• WHAT YOU SHOULD DO: Make an exact copy of the data below, leaving out every picture.

### INPUT FOR THIS TASK ###

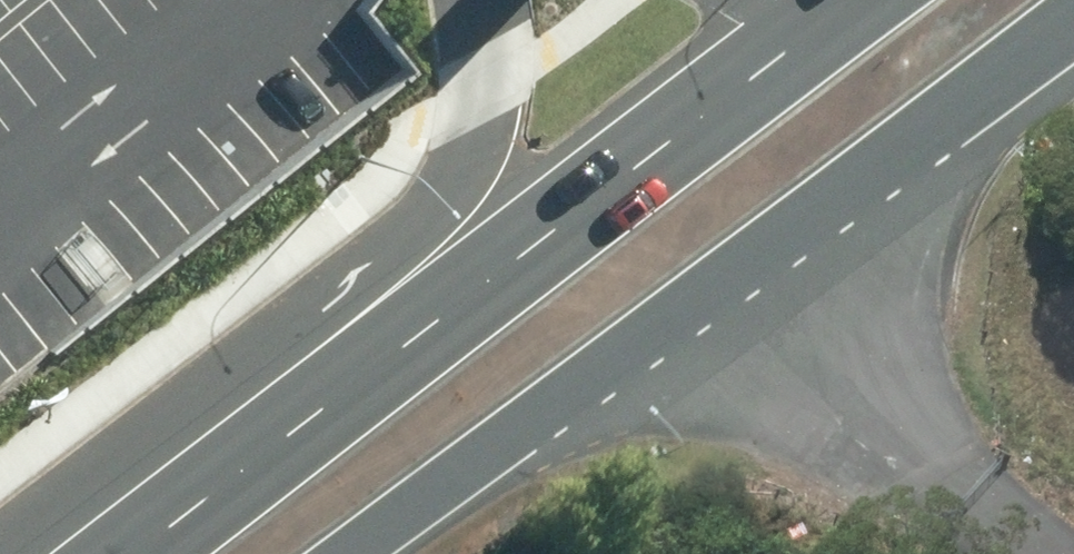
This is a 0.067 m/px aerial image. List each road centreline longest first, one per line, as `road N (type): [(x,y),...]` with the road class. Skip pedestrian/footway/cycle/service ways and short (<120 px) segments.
road 1 (primary): [(117,553),(834,0)]
road 2 (primary): [(1073,27),(355,553)]
road 3 (track): [(1013,553),(862,426),(746,268)]

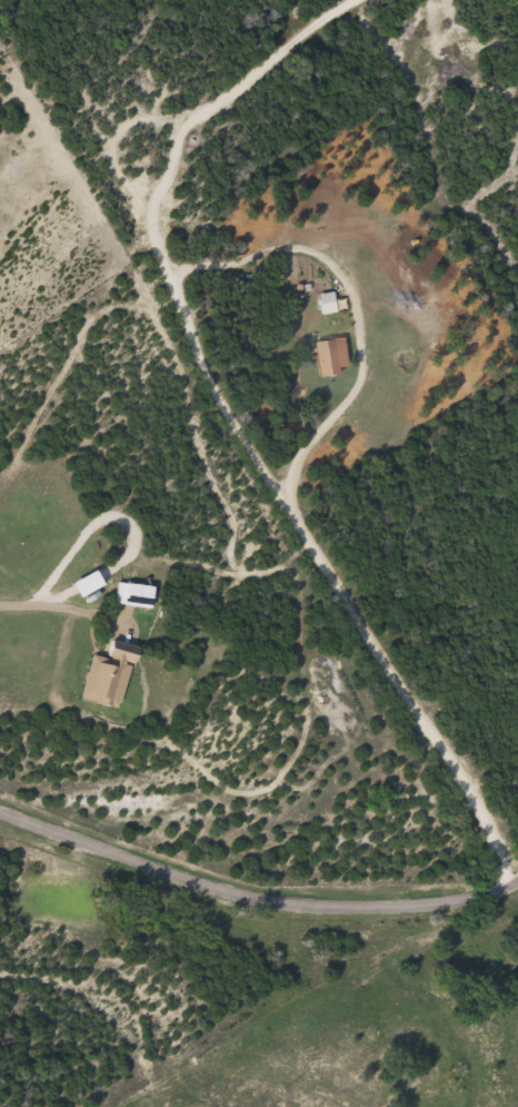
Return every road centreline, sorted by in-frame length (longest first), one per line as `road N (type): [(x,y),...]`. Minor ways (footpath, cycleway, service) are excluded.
road 1 (residential): [(153,236),(185,312),(189,345),(487,831),(505,892)]
road 2 (residential): [(517,884),(437,908),(291,901),(208,883),(0,810)]
road 3 (track): [(343,8),(410,65),(429,105),(446,197),(481,216),(517,265)]

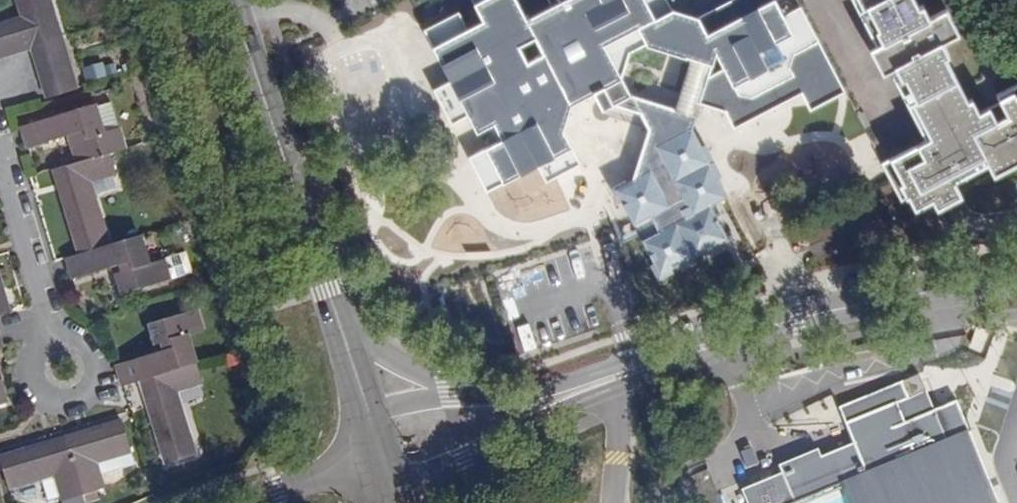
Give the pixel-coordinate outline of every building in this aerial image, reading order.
[(24,21),(0,28),(0,60),(32,50),(46,96),(75,88),(48,0),(18,0),(24,21)] [(550,4),(524,17),(515,0),(471,0),(481,20),(467,28),(458,11),(424,30),(450,81),(435,89),(452,122),(468,114),(478,132),(495,123),(502,139),(470,156),(488,191),(537,166),(546,181),(581,162),(563,127),(569,103),(593,91),(602,108),(632,92),(623,74),(630,53),(666,34),(671,9),(666,0),(558,0),(550,4)] [(703,13),(694,39),(696,62),(688,100),(726,108),(734,127),(804,90),(813,106),(844,90),(800,4),(783,13),(776,0),(728,0),(703,13)] [(863,0),(854,0),(878,45),(886,42),(863,0)] [(886,42),(878,45),(883,54),(908,41),(919,62),(894,75),(899,84),(905,81),(934,136),(928,139),(931,146),(926,149),(937,171),(928,176),(916,154),(886,170),(891,180),(894,179),(908,205),(915,201),(921,214),(936,206),(940,212),(951,207),(964,200),(958,189),(993,170),(998,181),(1016,171),(1016,137),(1008,142),(1003,134),(992,140),(983,121),(975,106),(971,109),(947,64),(951,62),(944,48),(931,24),(925,11),(920,14),(912,0),(863,0),(886,42)] [(931,24),(944,48),(960,40),(948,16),(931,24)] [(689,59),(679,98),(688,100),(696,62),(689,59)] [(934,136),(905,81),(899,84),(928,139),(934,136)] [(1003,103),(1016,130),(1016,95),(1003,103)] [(109,102),(96,104),(21,126),(26,144),(67,132),(75,160),(52,166),(78,252),(67,255),(74,276),(113,265),(121,293),(191,272),(185,253),(147,264),(138,234),(106,244),(91,191),(112,185),(106,149),(122,144),(109,102)] [(983,121),(992,140),(1003,134),(993,116),(983,121)] [(937,171),(926,149),(916,154),(928,176),(937,171)] [(705,199),(699,187),(673,200),(668,190),(656,197),(657,199),(644,206),(652,220),(658,216),(661,223),(638,236),(661,278),(729,242),(710,207),(699,212),(695,204),(705,199)] [(10,311),(0,277),(0,314),(10,311)] [(141,378),(146,397),(166,463),(196,454),(177,389),(202,382),(188,335),(202,331),(196,311),(148,325),(155,345),(157,352),(116,365),(121,384),(141,378)] [(9,399),(0,354),(0,401),(9,399)] [(838,405),(854,440),(822,454),(819,447),(778,465),(781,472),(740,490),(745,502),(986,502),(1000,497),(983,457),(974,437),(956,396),(933,406),(915,414),(907,395),(925,388),(917,370),(838,405)] [(933,406),(925,388),(907,395),(915,414),(933,406)] [(987,431),(974,437),(983,457),(1009,446),(1016,465),(1016,442),(1015,437),(1016,433),(1016,428),(997,415),(987,431)] [(98,478),(147,463),(142,449),(132,418),(0,458),(10,489),(42,478),(48,500),(64,500),(101,488),(98,478)]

###

• SOLUTION:
This is a 0.067 m/px aerial image. List each road centreline longest first, one per line, as `road N (type): [(x,y),...]` with the road class. Skip pedestrian/footway/cycle/service ways and short (<120 px) segments.
road 1 (primary): [(117,553),(834,0)]
road 2 (primary): [(1073,27),(355,553)]
road 3 (track): [(1013,553),(862,426),(746,268)]

Return every road centreline, sorted by in-frame length (longest first), one per line as `road N (type): [(x,y),...]`. Minor ways (footpath, cycleway, service) are excluded.
road 1 (residential): [(153,236),(185,312),(189,345),(487,831),(505,892)]
road 2 (residential): [(517,884),(437,908),(291,901),(208,883),(0,810)]
road 3 (track): [(343,8),(410,65),(429,105),(446,197),(481,216),(517,265)]

Give the pixel-coordinate outline of every building in this aerial image, reading order.
[(24,21),(0,28),(0,60),(32,50),(46,96),(75,88),(48,0),(18,0),(24,21)] [(550,4),(524,17),(515,0),(471,0),(481,20),(467,28),(458,11),(424,30),(450,81),(435,89),(452,122),(468,114),(478,132),(495,123),(502,139),(470,156),(488,191),(537,166),(546,181),(581,162),(563,127),(569,103),(593,91),(602,108),(632,92),(623,74),(630,53),(666,34),(671,9),(666,0),(558,0),(550,4)] [(703,13),(694,39),(696,62),(688,100),(726,108),(734,127),(804,90),(813,106),(844,90),(800,4),(783,13),(776,0),(728,0),(703,13)] [(863,0),(854,0),(878,45),(886,42),(863,0)] [(886,42),(878,45),(883,54),(908,41),(919,62),(894,75),(899,84),(905,81),(934,136),(928,139),(931,146),(926,149),(937,171),(928,176),(916,154),(886,170),(891,180),(894,179),(908,205),(915,201),(921,214),(936,206),(940,212),(951,207),(964,200),(958,189),(993,170),(998,181),(1016,171),(1016,137),(1008,142),(1003,134),(992,140),(983,121),(975,106),(971,109),(947,64),(951,62),(944,48),(931,24),(925,11),(920,14),(912,0),(863,0),(886,42)] [(931,24),(944,48),(960,40),(948,16),(931,24)] [(689,59),(679,98),(688,100),(696,62),(689,59)] [(934,136),(905,81),(899,84),(928,139),(934,136)] [(1003,103),(1016,130),(1016,95),(1003,103)] [(109,102),(96,104),(21,126),(26,144),(67,132),(75,160),(52,166),(78,252),(67,255),(74,276),(113,265),(121,293),(191,272),(185,253),(147,264),(138,234),(106,244),(91,191),(112,185),(106,149),(122,144),(109,102)] [(983,121),(992,140),(1003,134),(993,116),(983,121)] [(937,171),(926,149),(916,154),(928,176),(937,171)] [(705,199),(699,187),(673,200),(668,190),(656,197),(657,199),(644,206),(652,220),(658,216),(661,223),(638,236),(661,278),(729,242),(710,207),(699,212),(695,204),(705,199)] [(10,311),(0,277),(0,314),(10,311)] [(141,378),(146,397),(166,463),(196,454),(177,389),(202,382),(188,335),(202,331),(196,311),(148,325),(155,345),(157,352),(116,365),(121,384),(141,378)] [(9,399),(0,354),(0,401),(9,399)] [(838,405),(854,440),(822,454),(819,447),(778,465),(781,472),(740,490),(745,502),(986,502),(1000,497),(983,457),(974,437),(956,396),(933,406),(915,414),(907,395),(925,388),(917,370),(838,405)] [(933,406),(925,388),(907,395),(915,414),(933,406)] [(987,431),(974,437),(983,457),(1009,446),(1016,465),(1016,442),(1015,437),(1016,433),(1016,428),(997,415),(987,431)] [(98,478),(147,463),(142,449),(132,418),(0,458),(10,489),(42,478),(48,500),(64,500),(101,488),(98,478)]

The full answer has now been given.